▶ **Task to complete**
Repeat only part of the entries. Start at the line that has "pos1: [490, 566]" and keep going through the last line, exactly as given.
Top of Dataset entries
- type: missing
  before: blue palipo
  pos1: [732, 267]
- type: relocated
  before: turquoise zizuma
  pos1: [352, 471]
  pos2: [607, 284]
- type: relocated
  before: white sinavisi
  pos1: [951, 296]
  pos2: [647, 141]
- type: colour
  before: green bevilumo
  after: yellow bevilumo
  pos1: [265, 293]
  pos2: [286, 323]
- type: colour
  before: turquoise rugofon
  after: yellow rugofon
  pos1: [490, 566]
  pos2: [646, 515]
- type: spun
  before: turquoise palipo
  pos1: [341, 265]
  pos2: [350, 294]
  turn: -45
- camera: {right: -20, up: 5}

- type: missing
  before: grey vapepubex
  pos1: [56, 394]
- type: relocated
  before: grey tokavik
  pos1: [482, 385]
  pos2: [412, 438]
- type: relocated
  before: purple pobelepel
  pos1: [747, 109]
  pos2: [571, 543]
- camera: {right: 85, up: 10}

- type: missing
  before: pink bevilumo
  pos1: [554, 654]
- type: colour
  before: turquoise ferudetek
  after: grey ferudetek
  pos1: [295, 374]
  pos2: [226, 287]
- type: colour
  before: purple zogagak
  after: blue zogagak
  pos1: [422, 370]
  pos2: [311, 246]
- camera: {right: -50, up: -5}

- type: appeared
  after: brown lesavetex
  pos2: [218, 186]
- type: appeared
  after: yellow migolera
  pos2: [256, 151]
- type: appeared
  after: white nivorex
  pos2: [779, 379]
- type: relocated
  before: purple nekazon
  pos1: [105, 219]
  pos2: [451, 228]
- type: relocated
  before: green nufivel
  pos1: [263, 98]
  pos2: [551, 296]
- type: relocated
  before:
Bottom of Dataset entries
▶ **Finished task**
  pos1: [490, 566]
  pos2: [646, 515]
- type: spun
  before: turquoise palipo
  pos1: [341, 265]
  pos2: [350, 294]
  turn: -45
- camera: {right: -20, up: 5}

- type: missing
  before: grey vapepubex
  pos1: [56, 394]
- type: relocated
  before: grey tokavik
  pos1: [482, 385]
  pos2: [412, 438]
- type: relocated
  before: purple pobelepel
  pos1: [747, 109]
  pos2: [571, 543]
- camera: {right: 85, up: 10}

- type: missing
  before: pink bevilumo
  pos1: [554, 654]
- type: colour
  before: turquoise ferudetek
  after: grey ferudetek
  pos1: [295, 374]
  pos2: [226, 287]
- type: colour
  before: purple zogagak
  after: blue zogagak
  pos1: [422, 370]
  pos2: [311, 246]
- camera: {right: -50, up: -5}

- type: appeared
  after: brown lesavetex
  pos2: [218, 186]
- type: appeared
  after: yellow migolera
  pos2: [256, 151]
- type: appeared
  after: white nivorex
  pos2: [779, 379]
- type: relocated
  before: purple nekazon
  pos1: [105, 219]
  pos2: [451, 228]
- type: relocated
  before: green nufivel
  pos1: [263, 98]
  pos2: [551, 296]
- type: relocated
  before:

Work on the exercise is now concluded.